### Task instructions:
Return all lines of the listing below that carry the word "from".

### Source material:
Segment Open
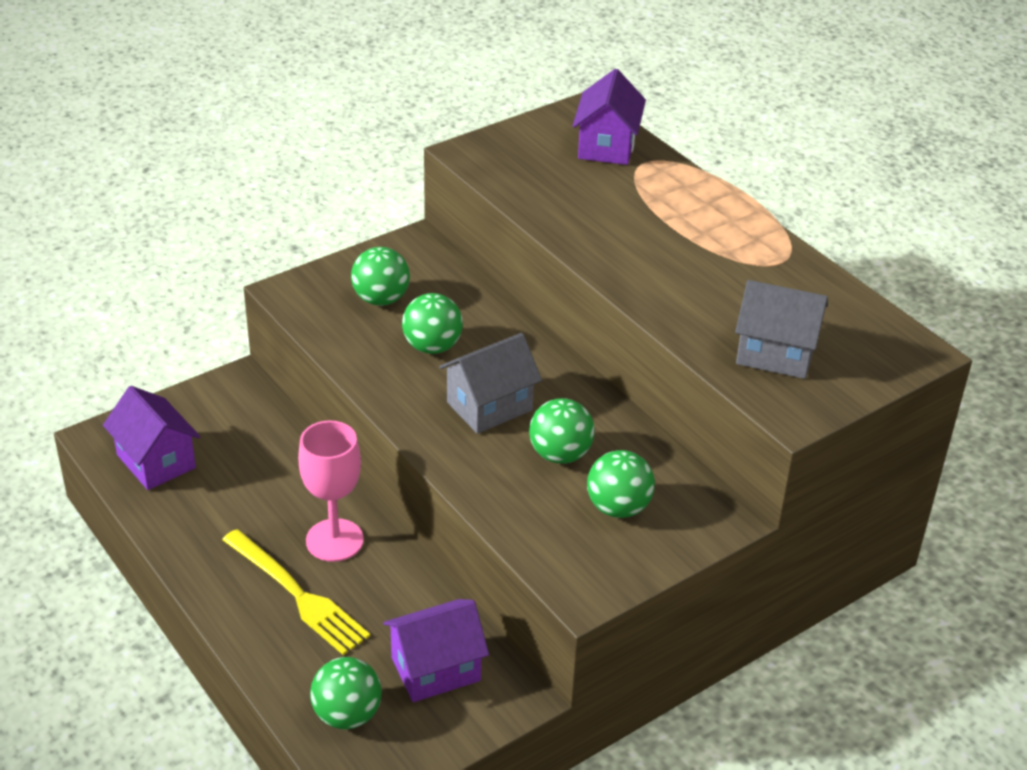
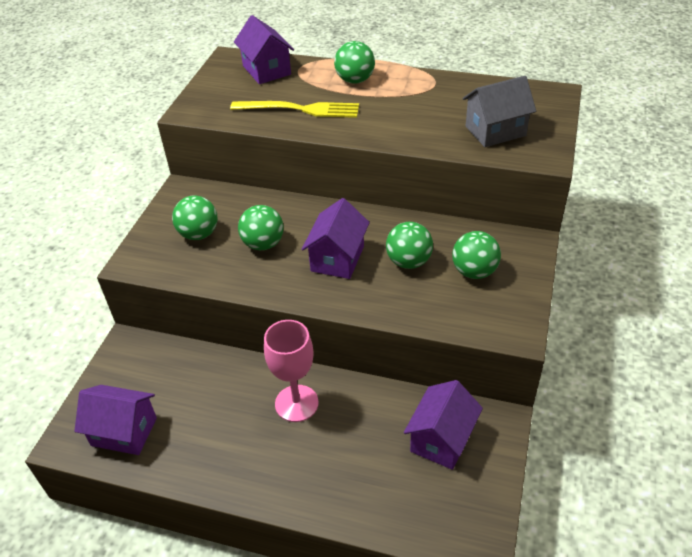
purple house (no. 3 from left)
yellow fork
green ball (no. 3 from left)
Segment Closed
### Response to the exercise:
purple house (no. 3 from left)
green ball (no. 3 from left)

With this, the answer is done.